**YOUR OBJECTIVE**
Would you print all of the entries exactly, please, but without their pictures?

====== SUPPLIED MATERIAL

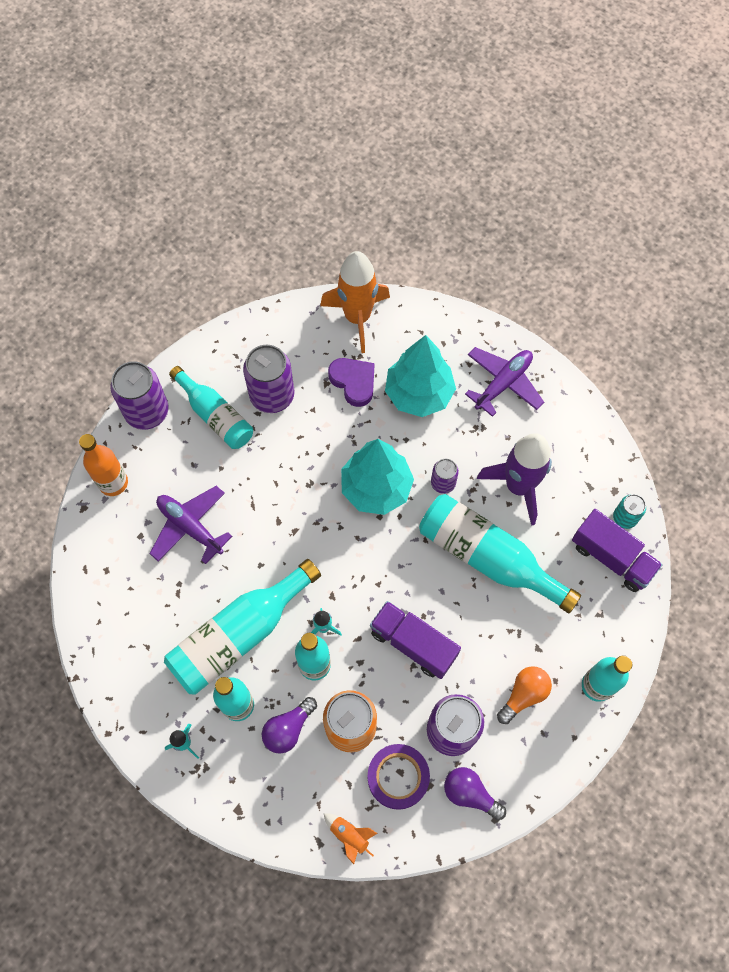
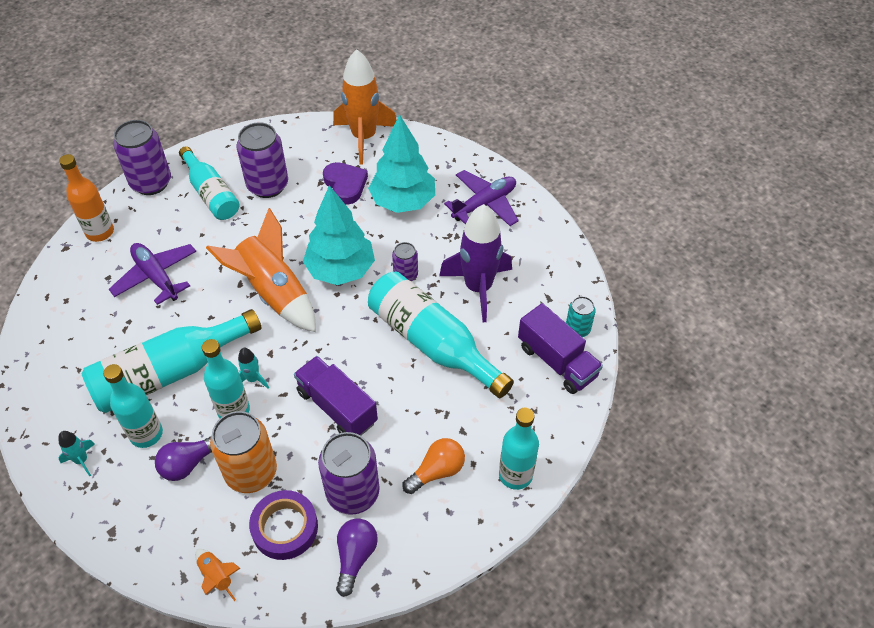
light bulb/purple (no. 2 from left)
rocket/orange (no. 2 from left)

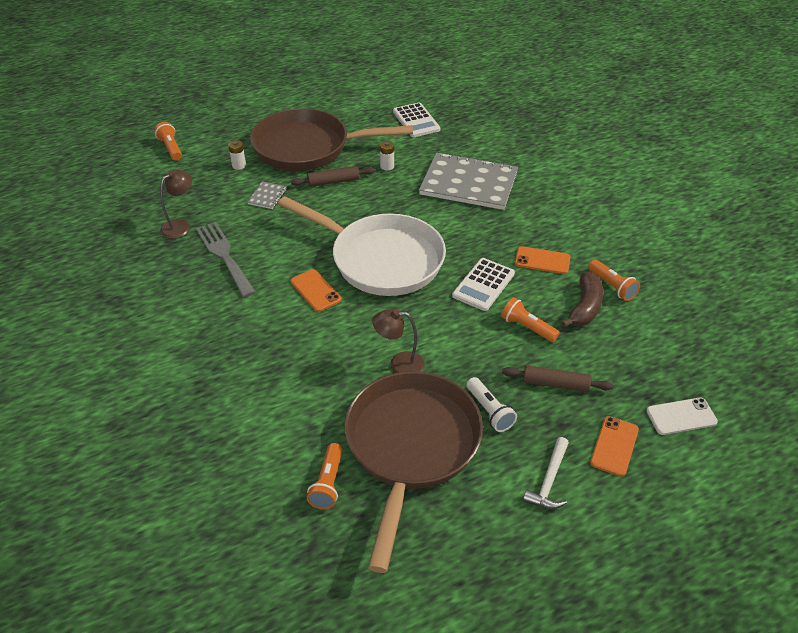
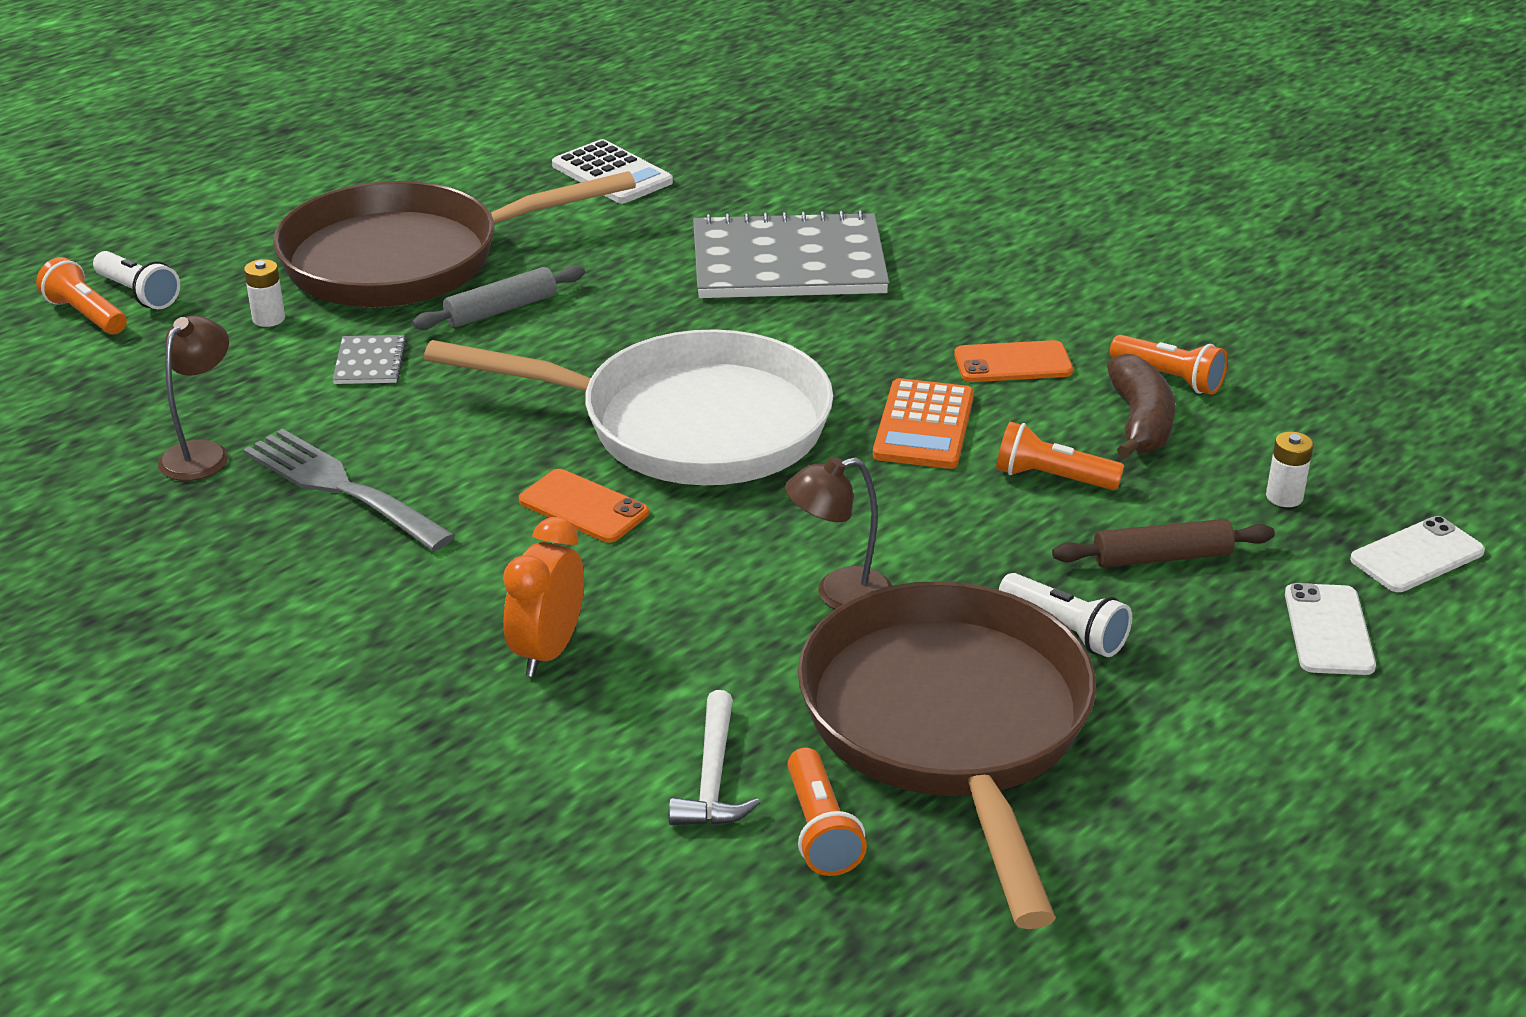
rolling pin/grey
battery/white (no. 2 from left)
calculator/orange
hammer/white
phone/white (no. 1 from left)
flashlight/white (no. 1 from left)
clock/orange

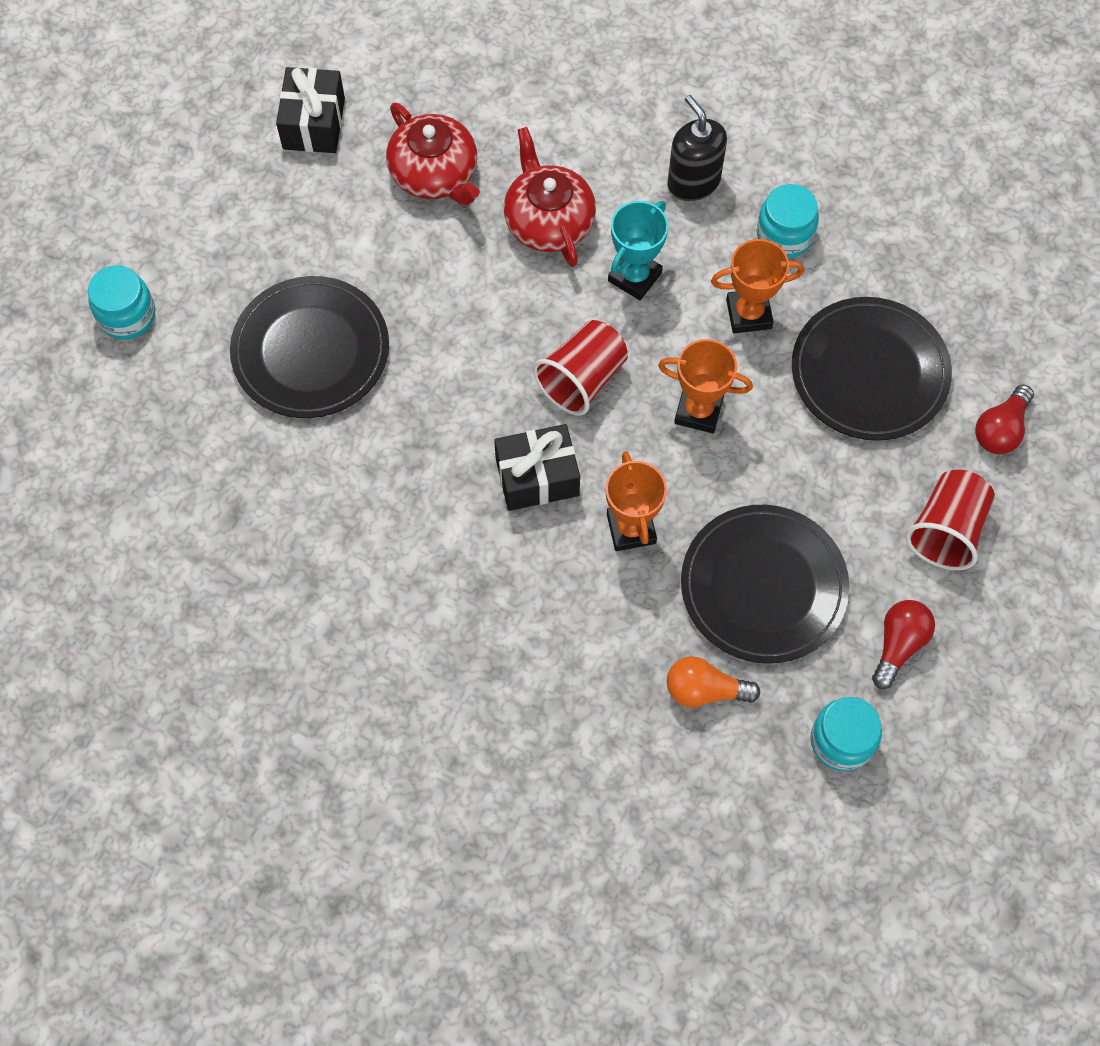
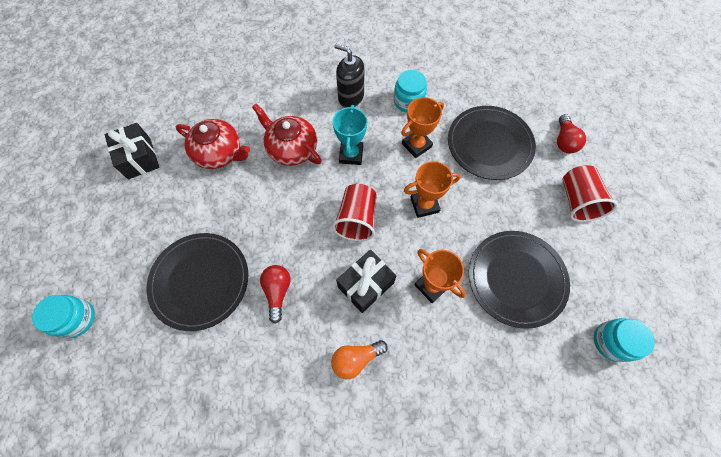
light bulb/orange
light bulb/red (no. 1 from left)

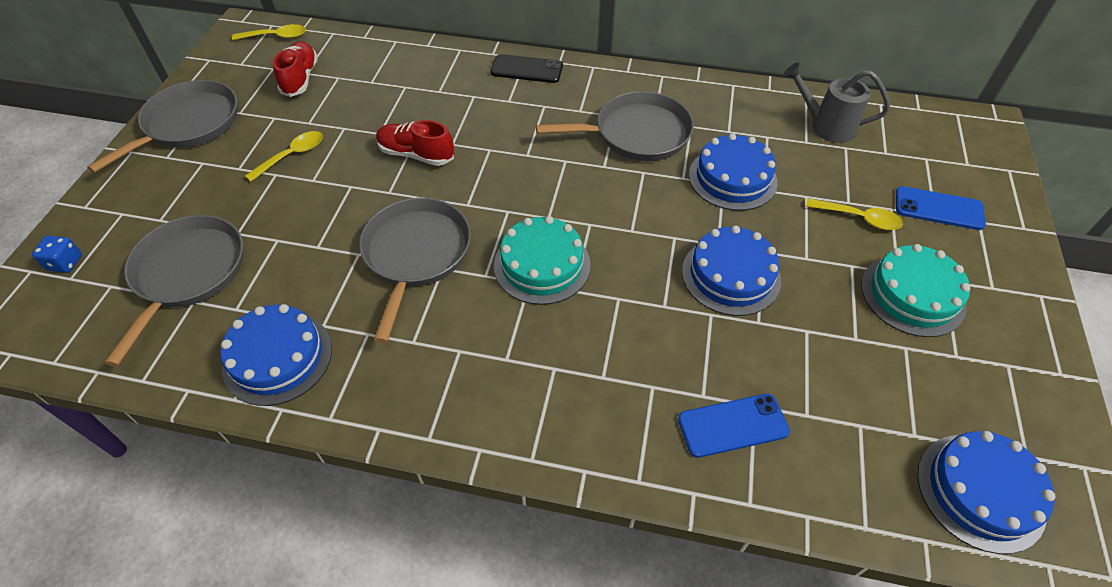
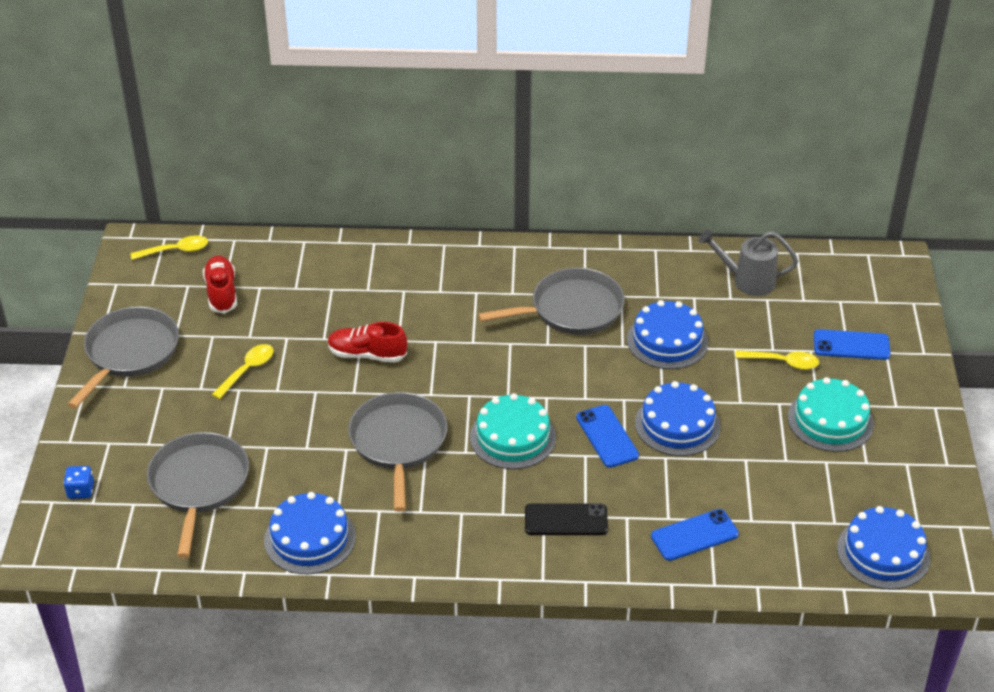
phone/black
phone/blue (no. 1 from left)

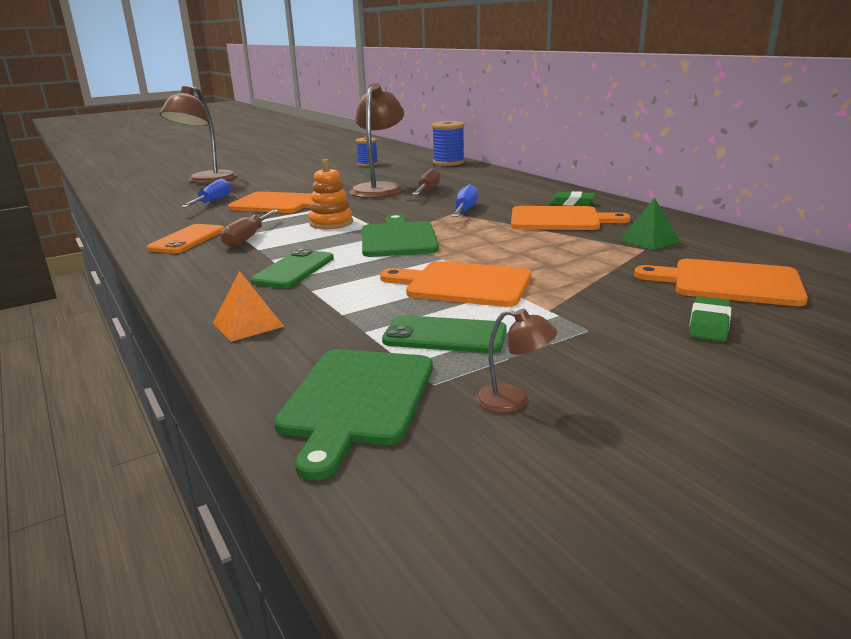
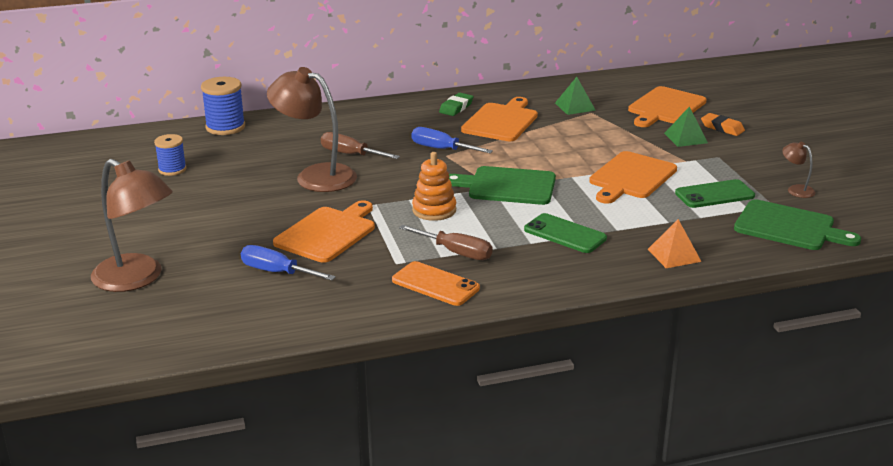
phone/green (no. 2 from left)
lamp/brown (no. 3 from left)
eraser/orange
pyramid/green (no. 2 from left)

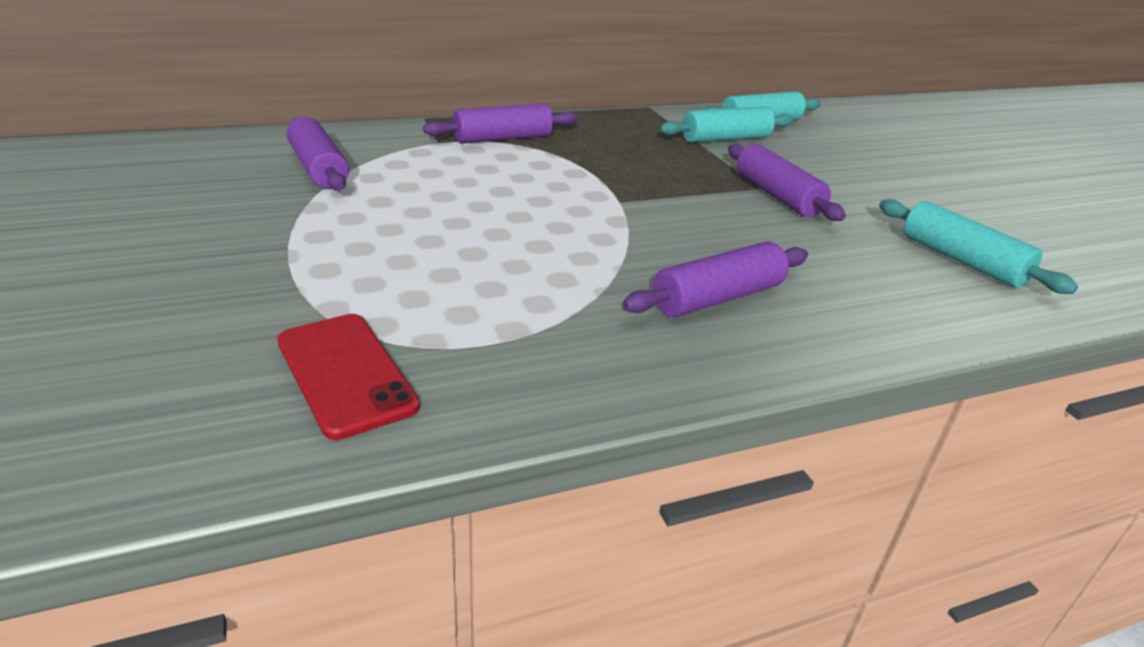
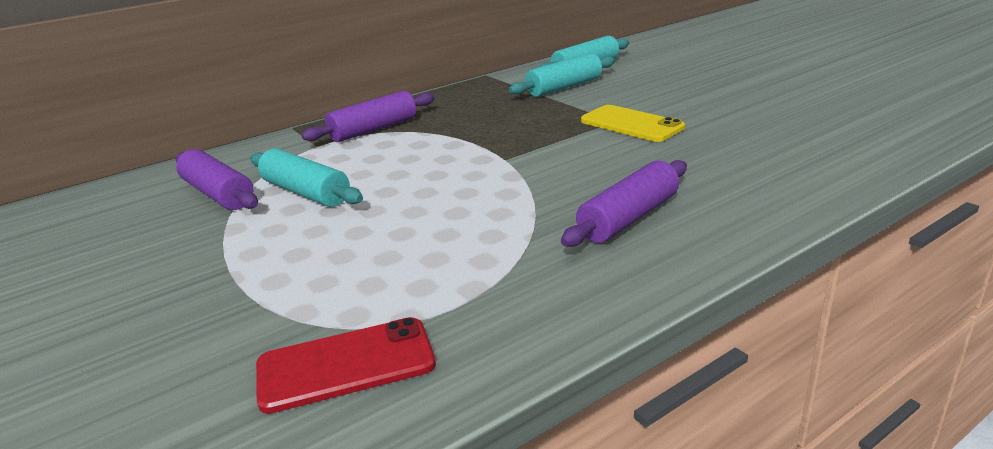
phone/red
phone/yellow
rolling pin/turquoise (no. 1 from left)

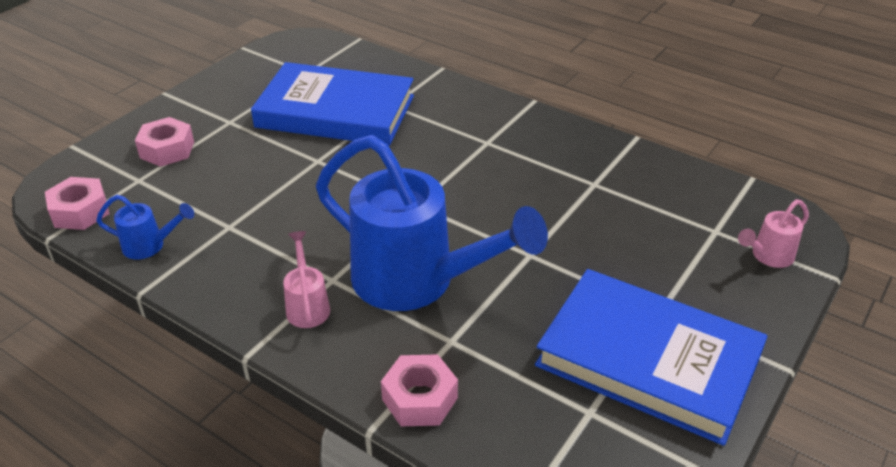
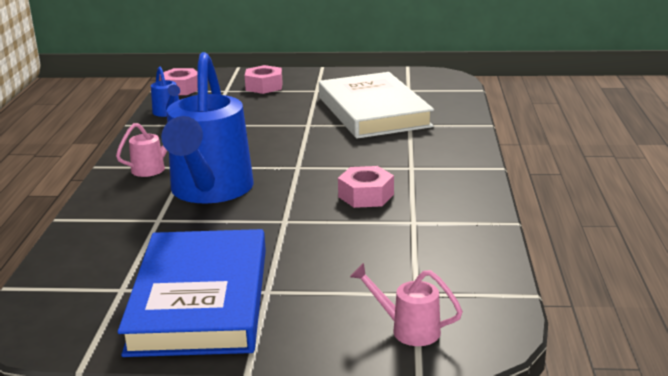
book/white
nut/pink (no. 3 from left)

============

**RESULT**
light bulb/purple (no. 2 from left)
rocket/orange (no. 2 from left)

rolling pin/grey
battery/white (no. 2 from left)
calculator/orange
hammer/white
phone/white (no. 1 from left)
flashlight/white (no. 1 from left)
clock/orange

light bulb/orange
light bulb/red (no. 1 from left)

phone/black
phone/blue (no. 1 from left)

phone/green (no. 2 from left)
lamp/brown (no. 3 from left)
eraser/orange
pyramid/green (no. 2 from left)

phone/red
phone/yellow
rolling pin/turquoise (no. 1 from left)

book/white
nut/pink (no. 3 from left)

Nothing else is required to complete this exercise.